- What you are asked to do -
Your answer should be an exact copy of the lines from the one containing "red line: (177, 210) -> (385, 219), moved" through the last line of the records below, without any pictures.

- Data shown -
===

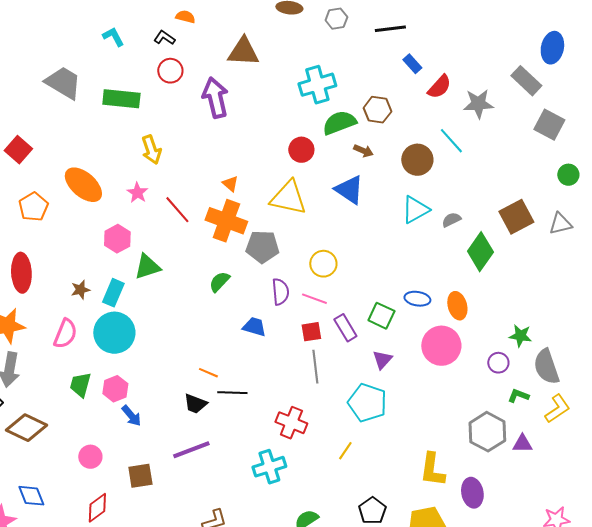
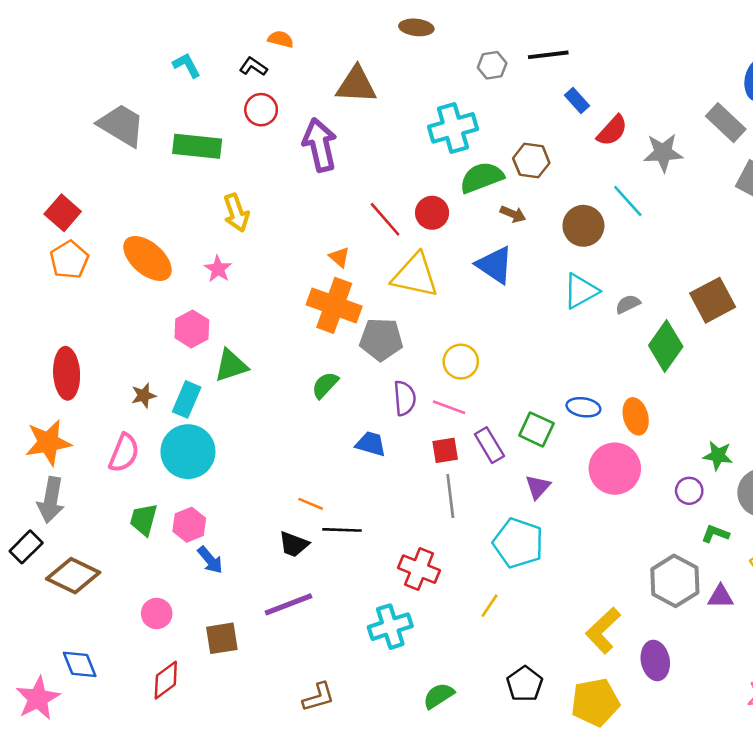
gray hexagon: (336, 19) -> (492, 65), moved
orange pentagon: (33, 207) -> (69, 260), moved
red line: (177, 210) -> (385, 219), moved
yellow L-shape: (432, 470) -> (603, 630), turned 39

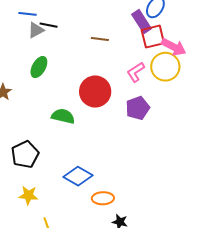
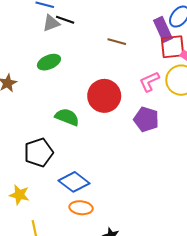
green ellipse: (39, 67) -> (49, 62), turned 30
purple pentagon: (138, 108) -> (146, 119), turned 30
black pentagon: (25, 154) -> (39, 152), moved
orange ellipse: (103, 198) -> (81, 208), moved

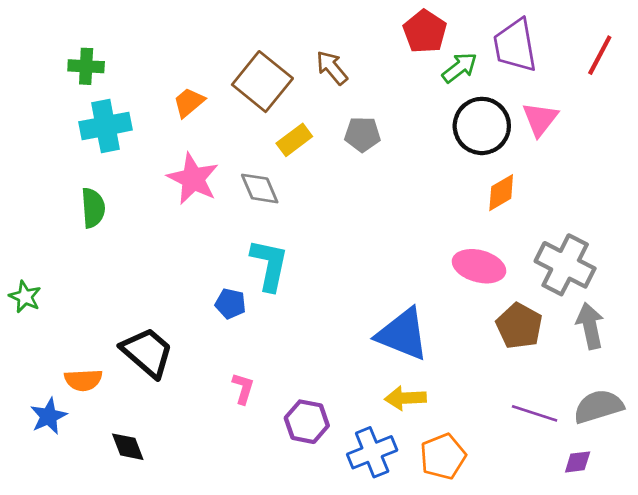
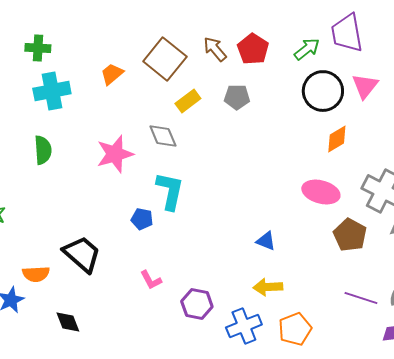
red pentagon: (425, 32) -> (253, 49), moved
pink star: (193, 179) -> (115, 154), moved, turned 30
blue triangle: (403, 334) -> (266, 241), size x0.5
pink L-shape: (243, 388) -> (151, 280), turned 135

===

- Answer space -
red line: (177, 210) -> (385, 219), moved
yellow L-shape: (432, 470) -> (603, 630), turned 39

green ellipse: (39, 67) -> (49, 62), turned 30
purple pentagon: (138, 108) -> (146, 119), turned 30
black pentagon: (25, 154) -> (39, 152), moved
orange ellipse: (103, 198) -> (81, 208), moved

red pentagon: (425, 32) -> (253, 49), moved
pink star: (193, 179) -> (115, 154), moved, turned 30
blue triangle: (403, 334) -> (266, 241), size x0.5
pink L-shape: (243, 388) -> (151, 280), turned 135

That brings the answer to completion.